(Stored data entries)
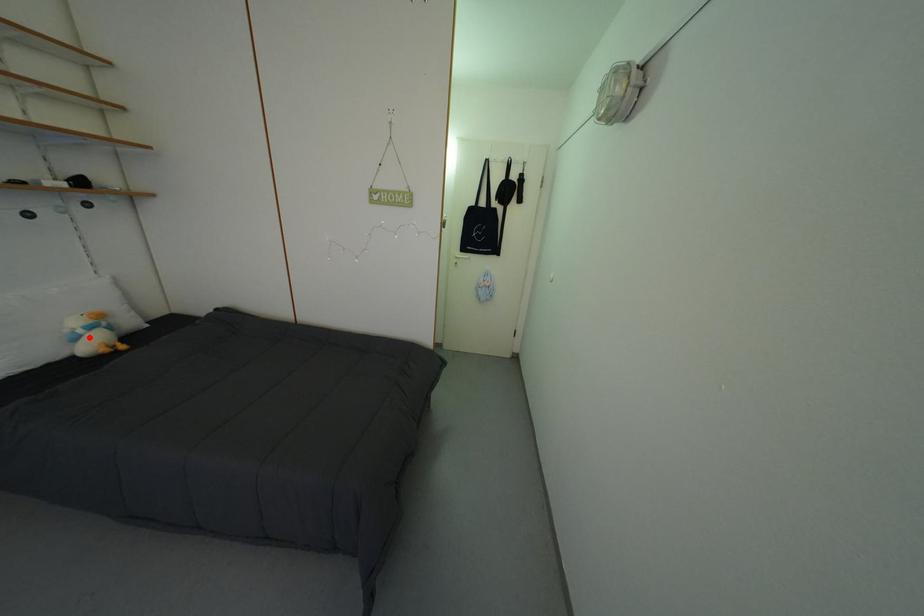
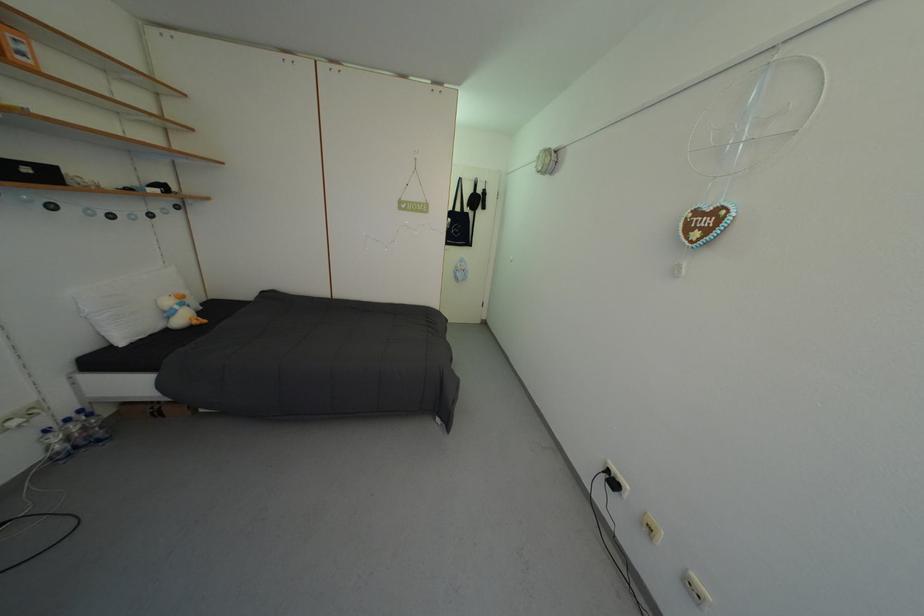
Locate, in the second image, the point that corresponds to the highlighted location in the first image.

(186, 313)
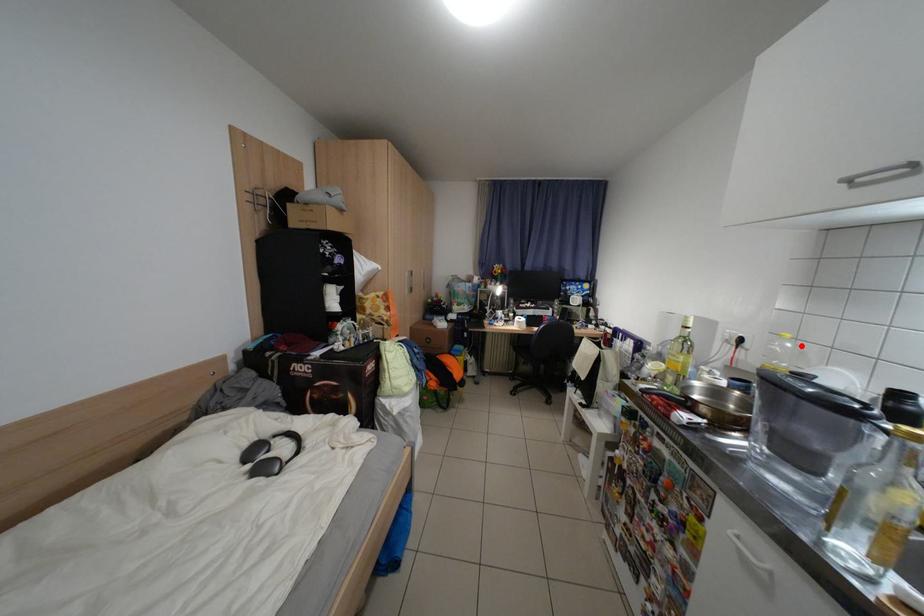
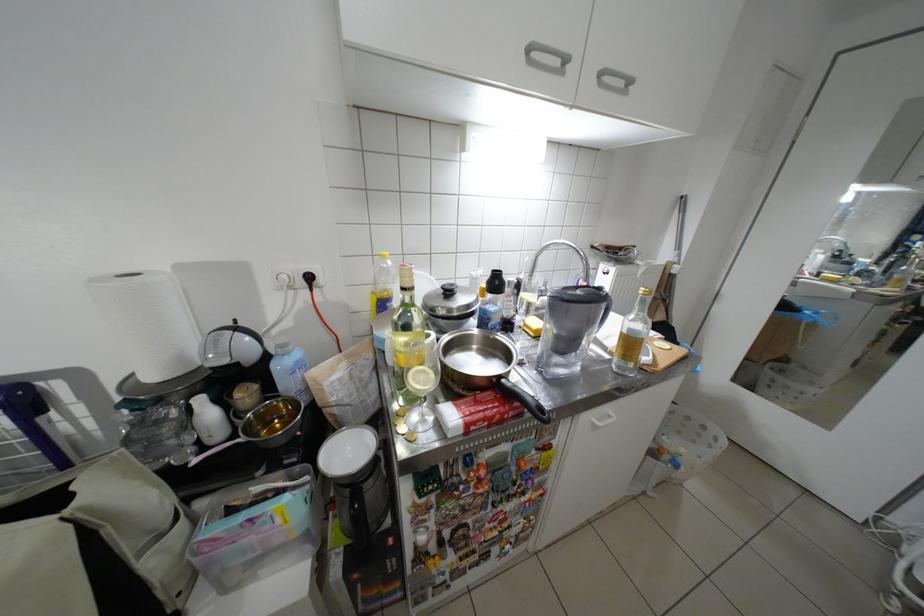
Find the pixel in the second image that matches the highlighted location in the first image.

(400, 264)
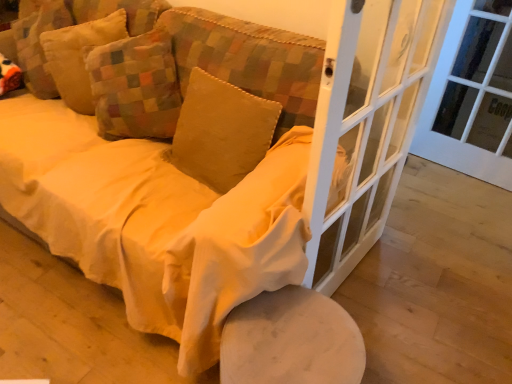
Question: Should I look upward or downward to see velvet yellow pillow at upper left, the 1th pillow from the left?

Choices:
 (A) down
 (B) up

Answer: (B)

Question: Is velvet yellow pillow at upper left, acting as the second pillow starting from the left, to the right of velvet yellow pillow at center, acting as the third pillow starting from the left, from the viewer's perspective?

Choices:
 (A) no
 (B) yes

Answer: (A)

Question: Is velvet yellow pillow at upper left, acting as the second pillow starting from the left, aimed at velvet yellow pillow at center, acting as the third pillow starting from the left?

Choices:
 (A) yes
 (B) no

Answer: (B)

Question: Would you say velvet yellow pillow at upper left, which ranks as the second pillow in right-to-left order, is outside velvet yellow pillow at center, acting as the third pillow starting from the left?

Choices:
 (A) no
 (B) yes

Answer: (B)

Question: Is velvet yellow pillow at upper left, which ranks as the second pillow in right-to-left order, next to velvet yellow pillow at center, which is the first pillow in right-to-left order?

Choices:
 (A) yes
 (B) no

Answer: (B)

Question: Considering the relative sizes of velvet yellow pillow at upper left, which ranks as the second pillow in right-to-left order, and velvet yellow pillow at center, acting as the third pillow starting from the left, in the image provided, is velvet yellow pillow at upper left, which ranks as the second pillow in right-to-left order, thinner than velvet yellow pillow at center, acting as the third pillow starting from the left,?

Choices:
 (A) no
 (B) yes

Answer: (A)

Question: From a real-world perspective, does velvet yellow pillow at upper left, acting as the second pillow starting from the left, sit lower than velvet yellow pillow at center, acting as the third pillow starting from the left?

Choices:
 (A) no
 (B) yes

Answer: (A)

Question: Is white glass door at right smaller than velvet yellow pillow at center, which is the first pillow in right-to-left order?

Choices:
 (A) yes
 (B) no

Answer: (B)

Question: Can you confirm if white glass door at right is positioned to the left of velvet yellow pillow at center, which is the first pillow in right-to-left order?

Choices:
 (A) yes
 (B) no

Answer: (B)

Question: From the image's perspective, does white glass door at right appear lower than velvet yellow pillow at center, acting as the third pillow starting from the left?

Choices:
 (A) no
 (B) yes

Answer: (A)

Question: Is white glass door at right positioned behind velvet yellow pillow at center, which is the first pillow in right-to-left order?

Choices:
 (A) no
 (B) yes

Answer: (B)

Question: Are white glass door at right and velvet yellow pillow at center, acting as the third pillow starting from the left, located far from each other?

Choices:
 (A) no
 (B) yes

Answer: (B)

Question: Is white glass door at right to the right of velvet yellow pillow at center, acting as the third pillow starting from the left, from the viewer's perspective?

Choices:
 (A) no
 (B) yes

Answer: (B)

Question: Are velvet yellow pillow at center, which is the first pillow in right-to-left order, and white glass screen door at center right located far from each other?

Choices:
 (A) no
 (B) yes

Answer: (A)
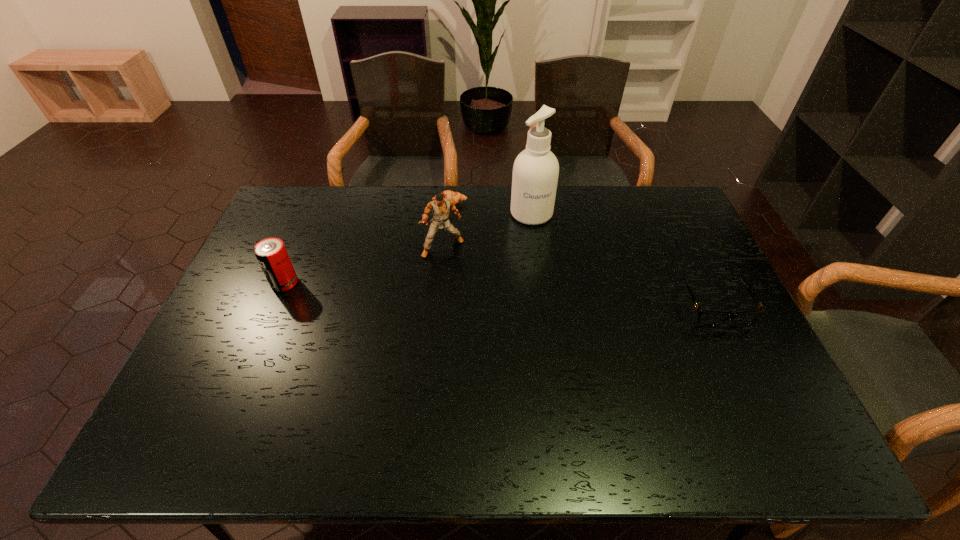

Task instructions: Select each line in the items above that contains the string "location".

Answer area:
Locate, in the second image, the point that corresponds to the highlighted location in the first image.
Find the pixel in the second image that matches the highlighted location in the first image.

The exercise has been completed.